What the task requires | Could you reproduce all the entries under this sentence exactly, leaving the images aside?

Source data Block Start

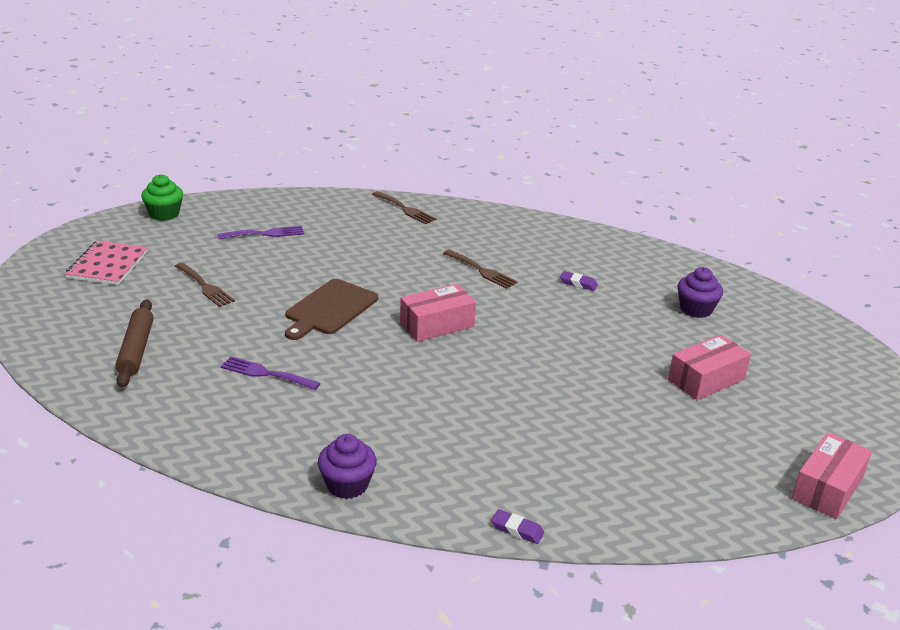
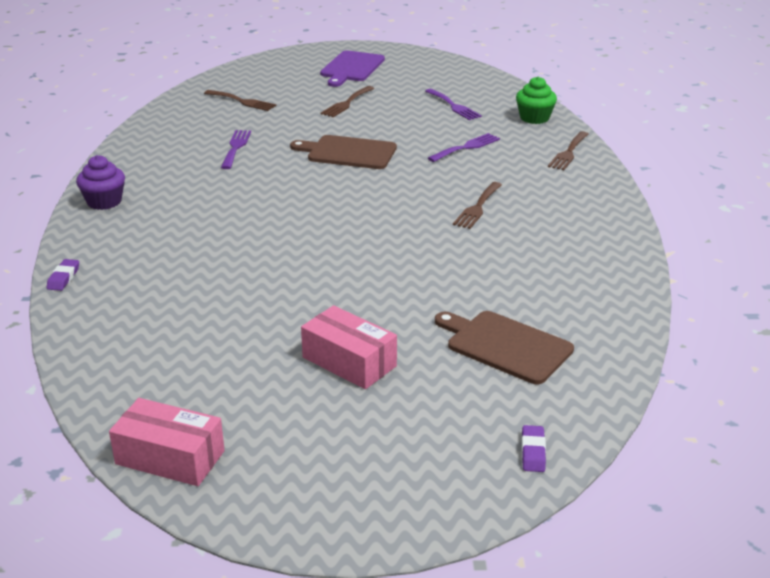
camera: 75 degrees right, 0 degrees up
(108, 265) = (351, 68): pink notebook -> purple cutting board
(136, 350) = (242, 101): brown rolling pin -> brown fork
(164, 214) = (448, 67): green cupcake -> green cupcake (534, 118)
(362, 249) = (466, 147): none -> purple fork
(437, 324) = (356, 201): pink box -> none
(578, 283) = (499, 263): purple eraser -> purple eraser (533, 452)
(696, 309) = (505, 345): purple cupcake -> brown cutting board

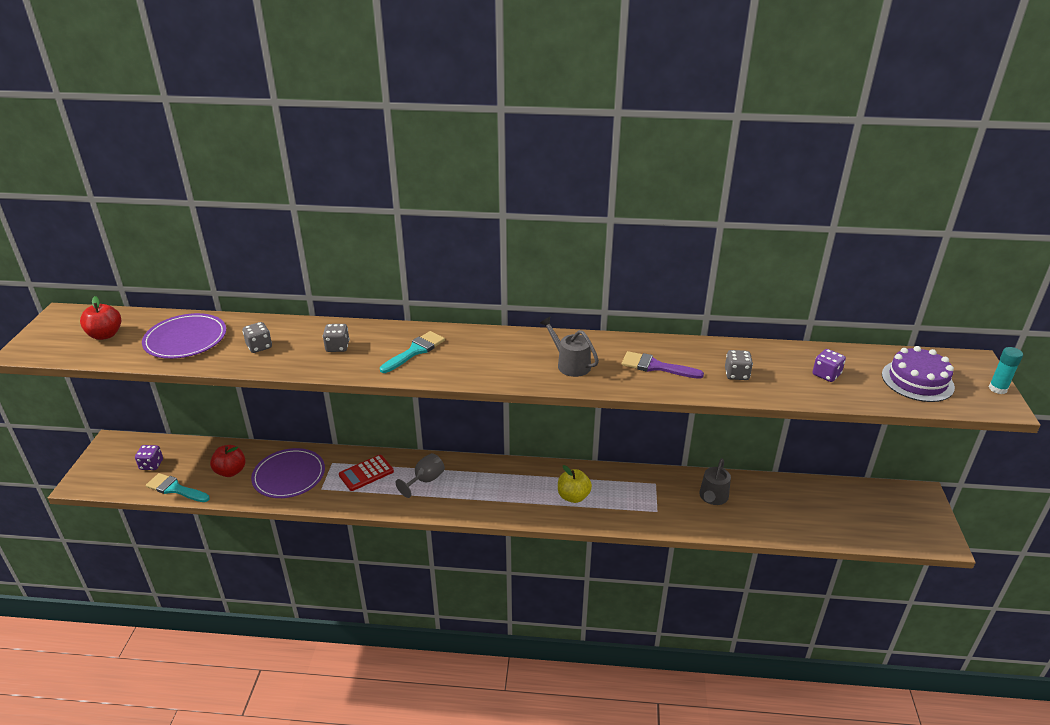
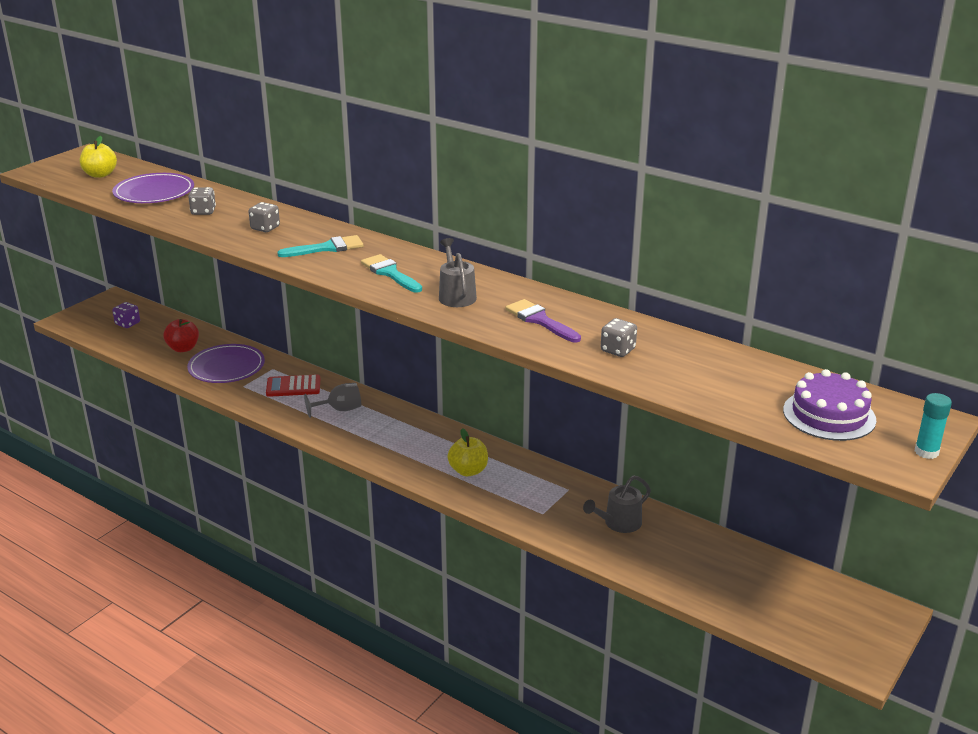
camera: 30 degrees right, 5 degrees down
(105, 335) = (100, 175): red apple -> yellow apple
(175, 489) = (128, 347): turquoise brush -> turquoise brush (390, 273)
(826, 375) = (722, 379): purple dice -> none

Source data Block End

Your solution |
camera: 75 degrees right, 0 degrees up
(108, 265) = (351, 68): pink notebook -> purple cutting board
(136, 350) = (242, 101): brown rolling pin -> brown fork
(164, 214) = (448, 67): green cupcake -> green cupcake (534, 118)
(362, 249) = (466, 147): none -> purple fork
(437, 324) = (356, 201): pink box -> none
(578, 283) = (499, 263): purple eraser -> purple eraser (533, 452)
(696, 309) = (505, 345): purple cupcake -> brown cutting board

camera: 30 degrees right, 5 degrees down
(105, 335) = (100, 175): red apple -> yellow apple
(175, 489) = (128, 347): turquoise brush -> turquoise brush (390, 273)
(826, 375) = (722, 379): purple dice -> none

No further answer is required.